Brief:
Filter the entries below down to the lines that hold "brown".

Exercise data:
+-------+

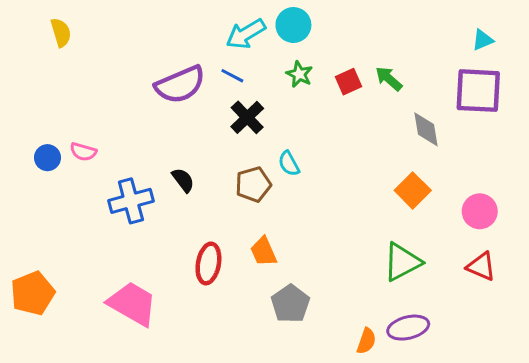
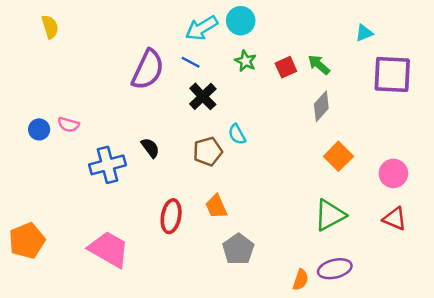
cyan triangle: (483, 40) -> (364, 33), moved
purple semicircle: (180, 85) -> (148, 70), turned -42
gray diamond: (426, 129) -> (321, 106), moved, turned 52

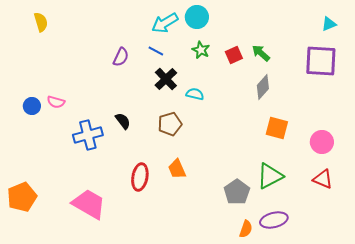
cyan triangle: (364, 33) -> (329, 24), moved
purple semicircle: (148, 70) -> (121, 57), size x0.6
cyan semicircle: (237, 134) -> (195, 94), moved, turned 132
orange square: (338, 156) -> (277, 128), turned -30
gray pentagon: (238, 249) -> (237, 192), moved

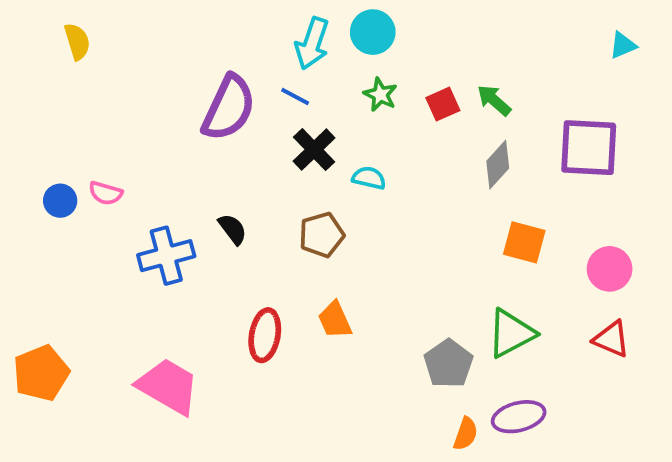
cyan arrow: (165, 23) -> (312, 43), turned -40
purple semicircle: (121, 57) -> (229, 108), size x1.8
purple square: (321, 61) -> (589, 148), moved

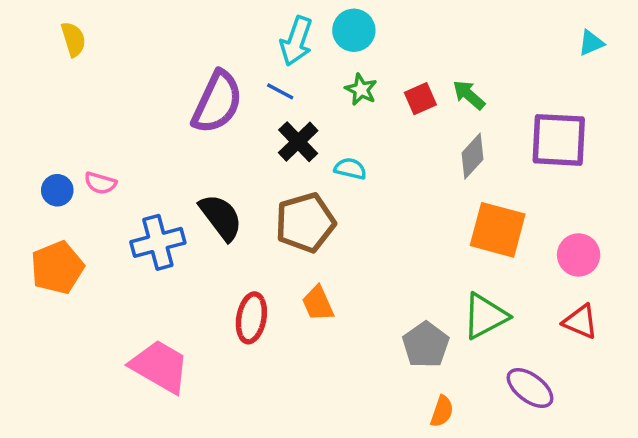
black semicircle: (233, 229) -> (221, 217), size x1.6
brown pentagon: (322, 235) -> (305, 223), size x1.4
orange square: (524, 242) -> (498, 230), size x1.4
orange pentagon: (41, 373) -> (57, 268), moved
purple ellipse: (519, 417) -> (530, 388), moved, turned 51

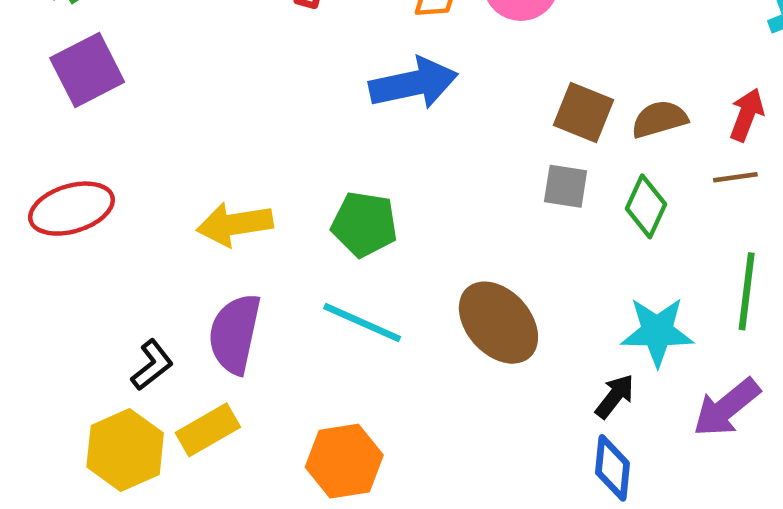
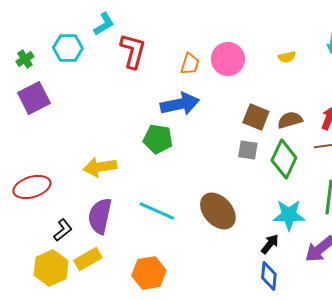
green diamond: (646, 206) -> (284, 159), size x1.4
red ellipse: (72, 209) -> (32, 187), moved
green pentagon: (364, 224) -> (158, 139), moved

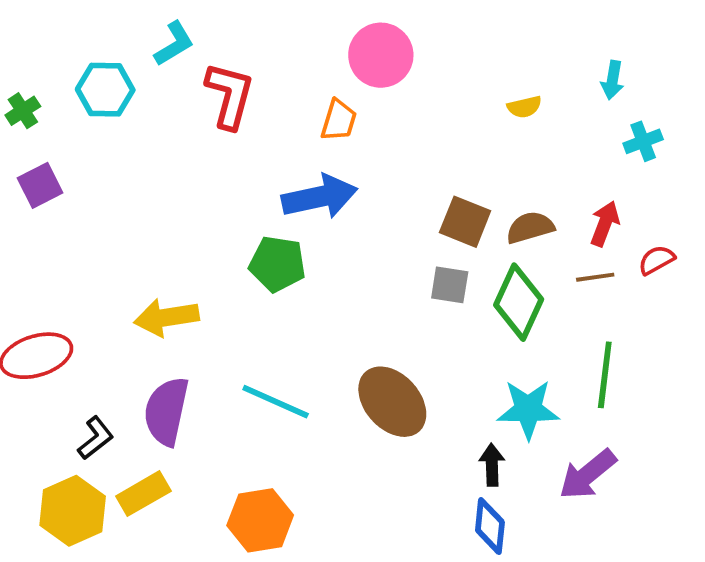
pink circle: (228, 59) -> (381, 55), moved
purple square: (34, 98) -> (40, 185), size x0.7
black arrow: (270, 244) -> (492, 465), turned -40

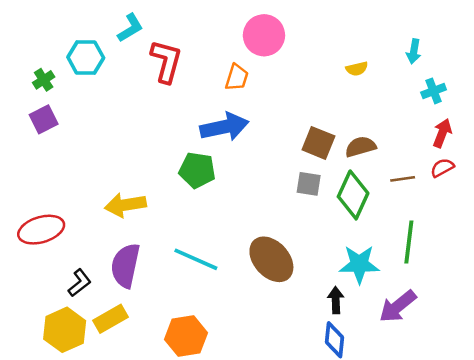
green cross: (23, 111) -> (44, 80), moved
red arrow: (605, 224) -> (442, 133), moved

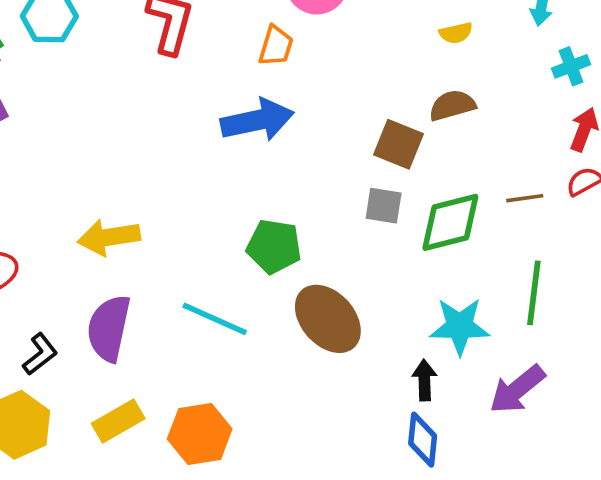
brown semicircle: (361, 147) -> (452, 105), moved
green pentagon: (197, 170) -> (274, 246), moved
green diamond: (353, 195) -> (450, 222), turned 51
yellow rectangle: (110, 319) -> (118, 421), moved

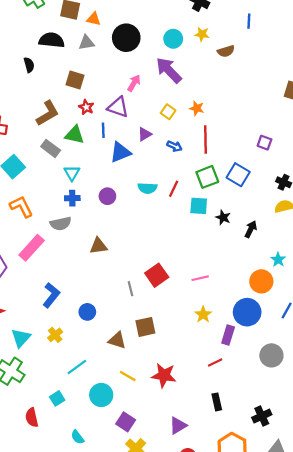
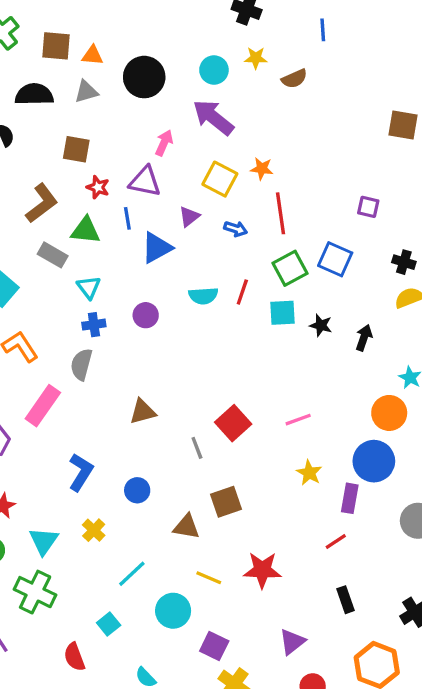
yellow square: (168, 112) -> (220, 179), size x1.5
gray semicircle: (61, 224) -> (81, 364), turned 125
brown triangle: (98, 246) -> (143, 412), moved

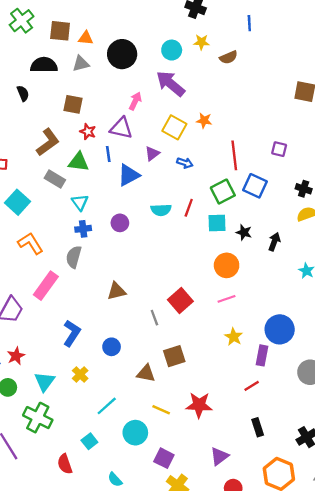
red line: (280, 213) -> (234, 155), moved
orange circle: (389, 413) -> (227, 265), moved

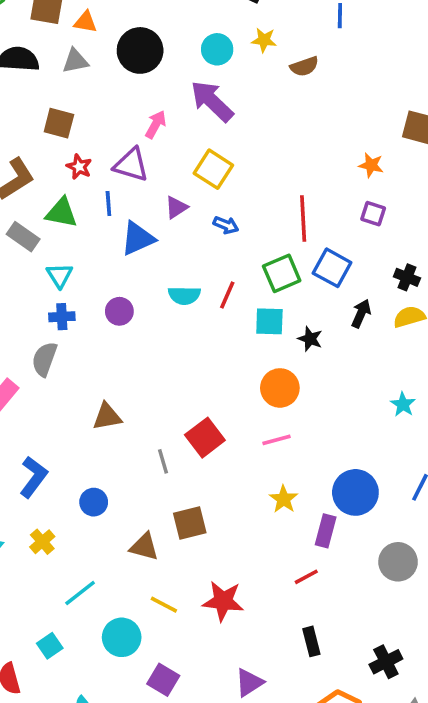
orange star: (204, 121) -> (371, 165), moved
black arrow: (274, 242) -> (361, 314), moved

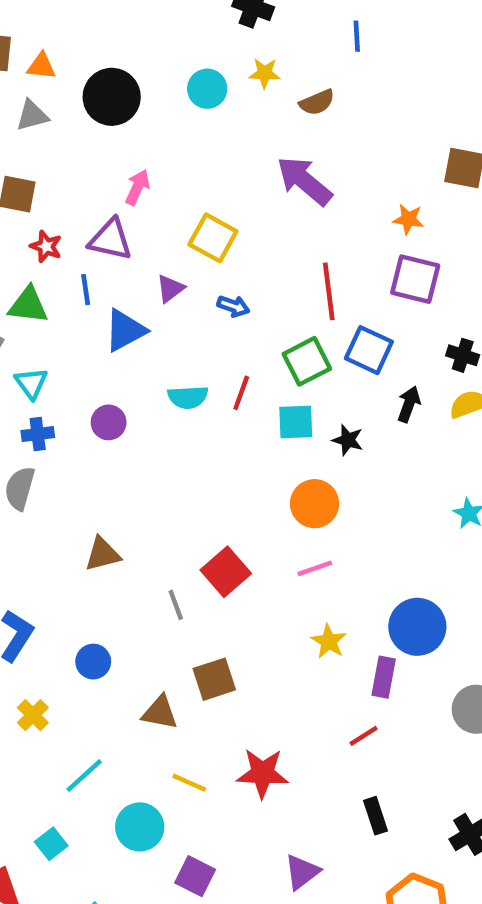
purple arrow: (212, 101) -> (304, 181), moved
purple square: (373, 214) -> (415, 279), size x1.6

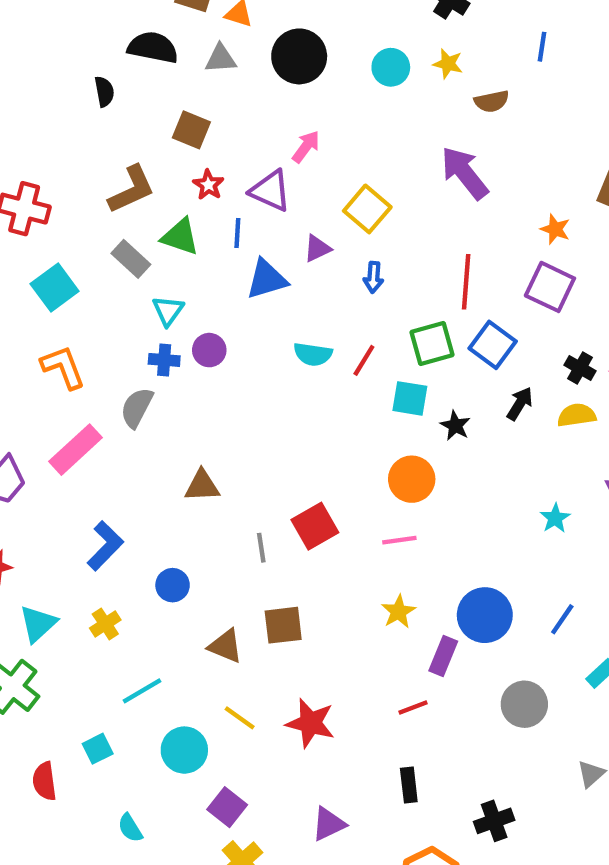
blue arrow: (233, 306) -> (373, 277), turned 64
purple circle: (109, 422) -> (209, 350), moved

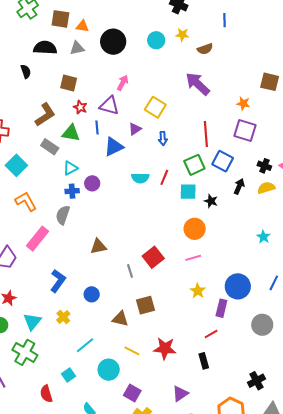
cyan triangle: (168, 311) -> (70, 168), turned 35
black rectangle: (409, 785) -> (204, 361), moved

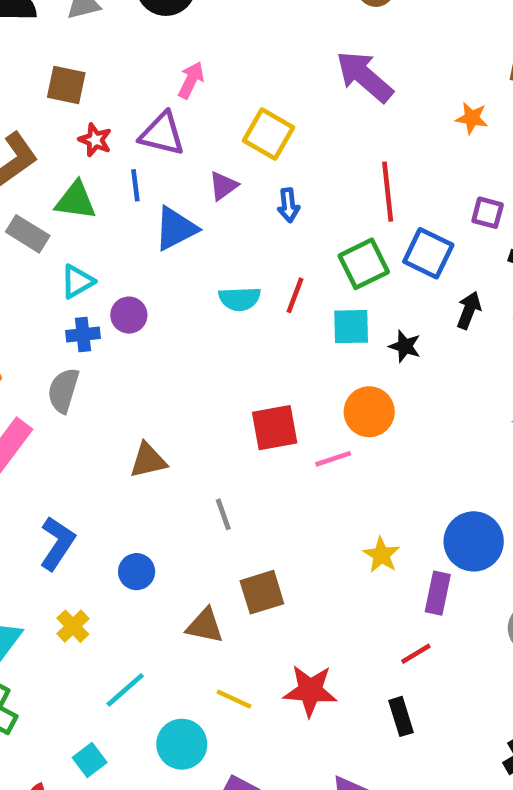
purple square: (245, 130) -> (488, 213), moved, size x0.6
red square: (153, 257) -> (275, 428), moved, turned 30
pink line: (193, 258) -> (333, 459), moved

+-------+

Solution to this exercise:
brown pentagon: (322, 235) -> (305, 223), size x1.4
brown semicircle: (361, 147) -> (452, 105), moved
brown triangle: (98, 246) -> (143, 412), moved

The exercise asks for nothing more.